*** Opening of Exercise inputs ***

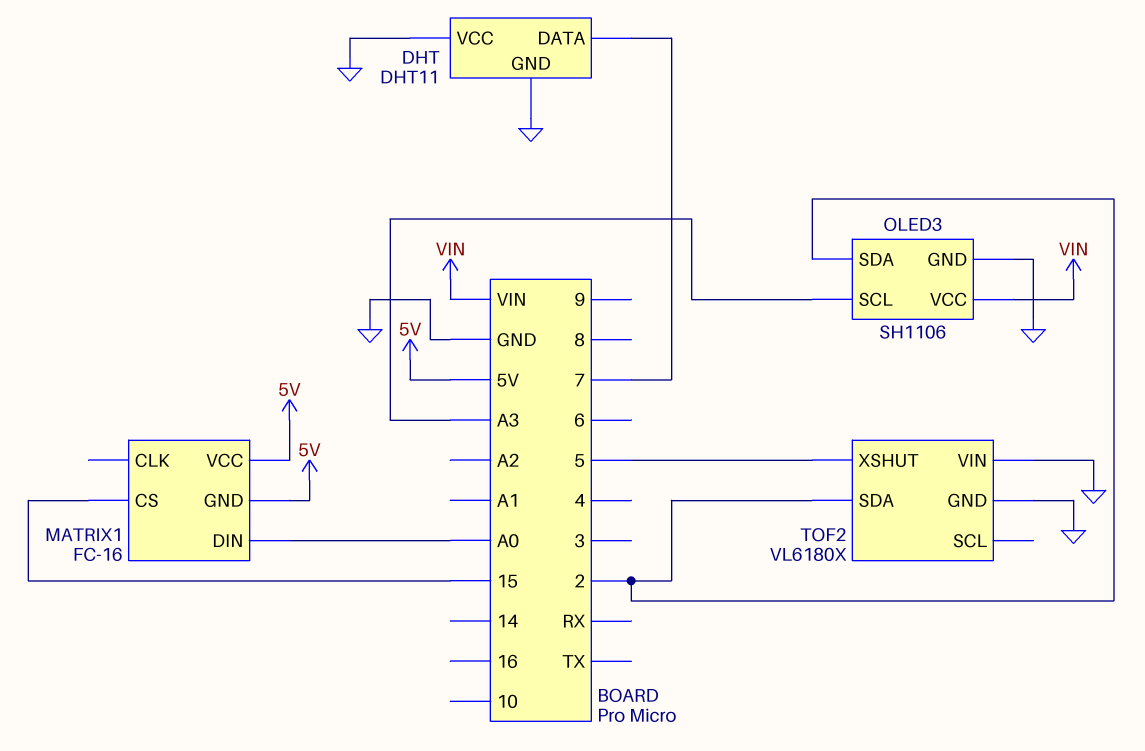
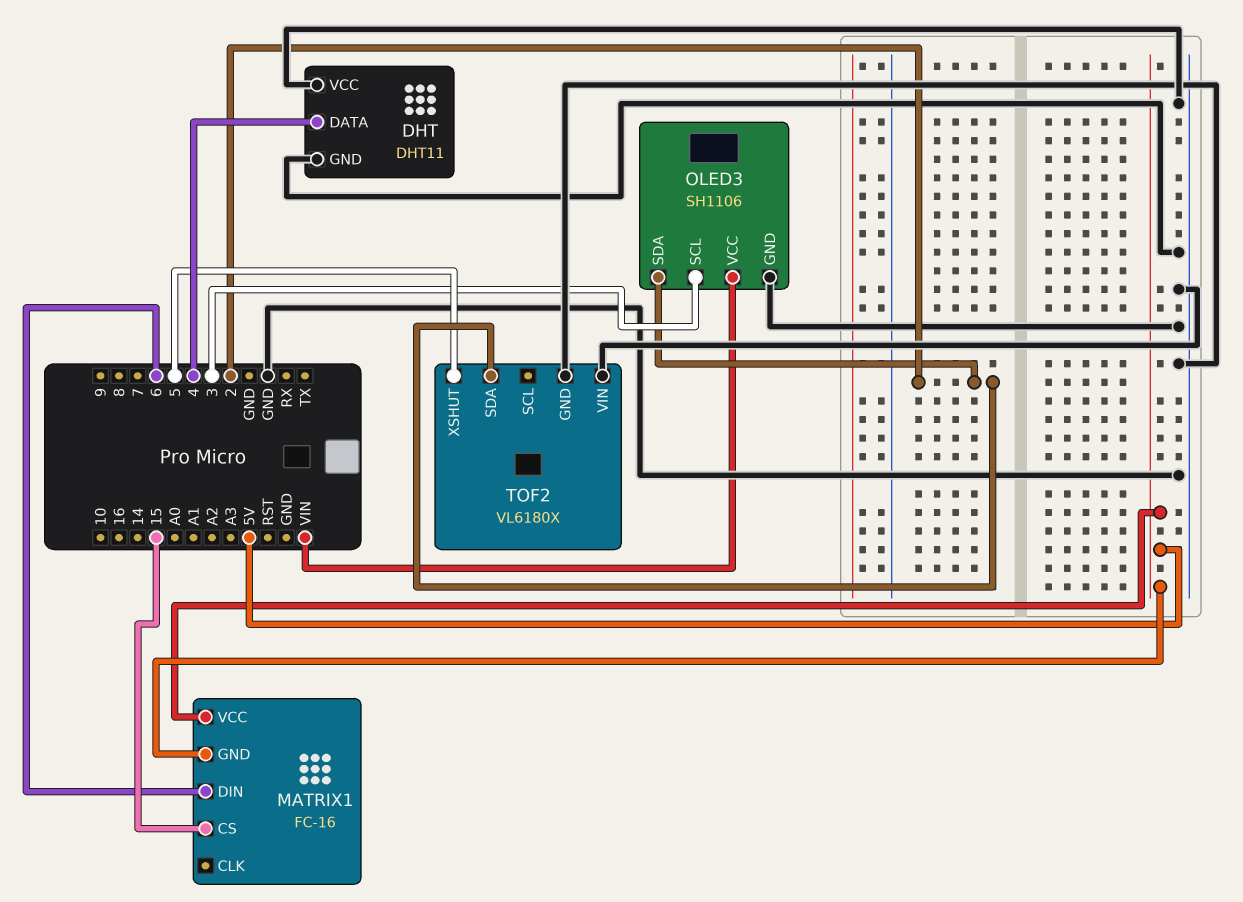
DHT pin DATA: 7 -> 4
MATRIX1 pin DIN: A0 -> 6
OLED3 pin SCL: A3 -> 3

*** Close of Exercise inputs ***
*** Opening of Exercise inputs ***

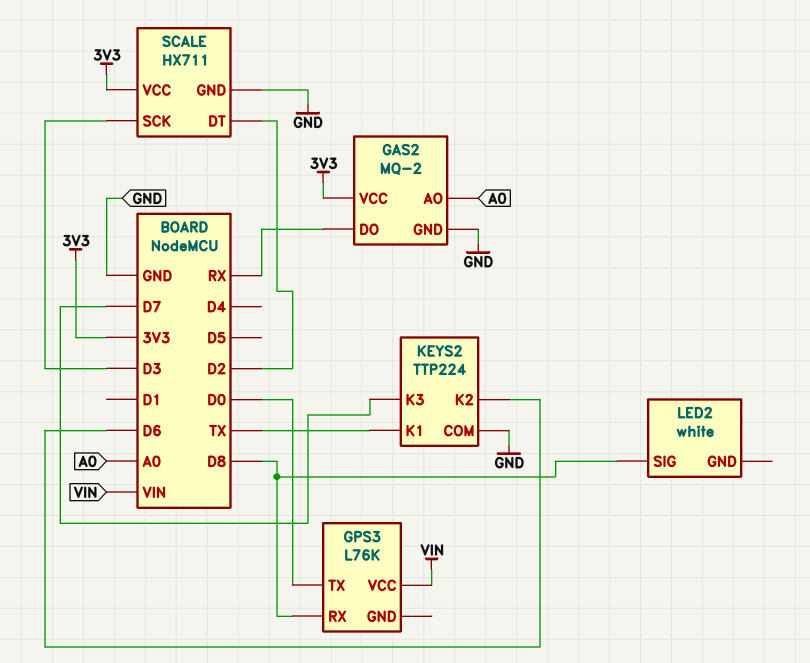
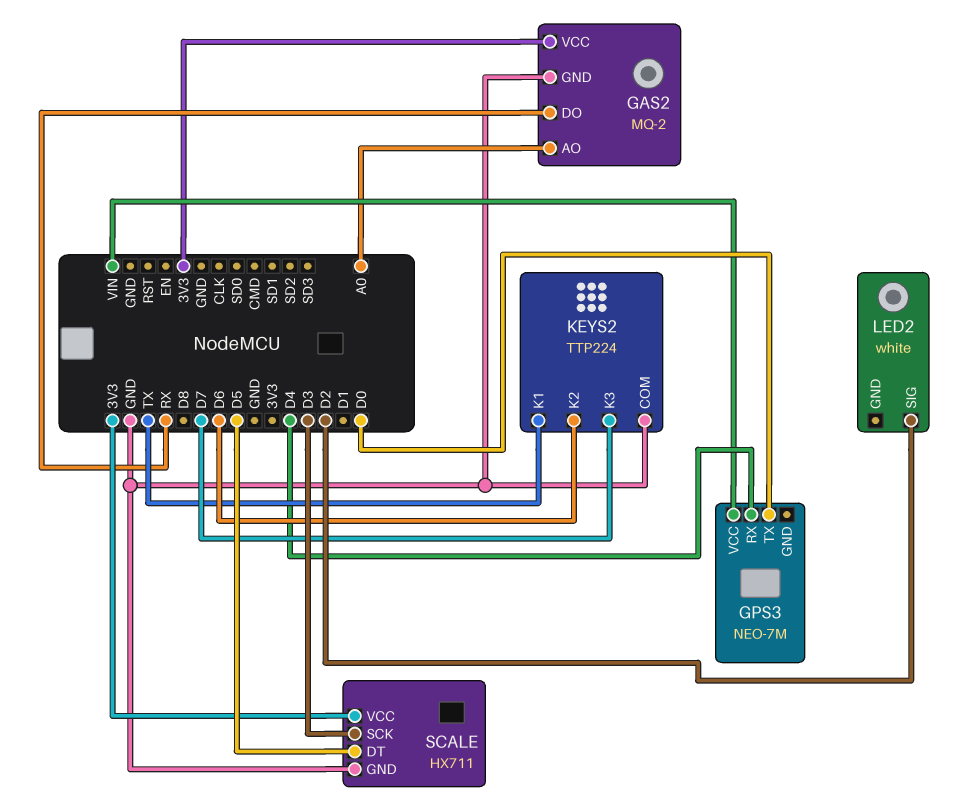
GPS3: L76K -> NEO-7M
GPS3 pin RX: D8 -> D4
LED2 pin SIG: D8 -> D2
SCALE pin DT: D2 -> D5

*** Close of Exercise inputs ***

[Aim of the task] Retype exactly, and only, the lines above from the one where "DHT pin DATA: 7 -> 4" occurs up to and including the one where "OLED3 pin SCL: A3 -> 3" occurs.

[Completed task]
DHT pin DATA: 7 -> 4
MATRIX1 pin DIN: A0 -> 6
OLED3 pin SCL: A3 -> 3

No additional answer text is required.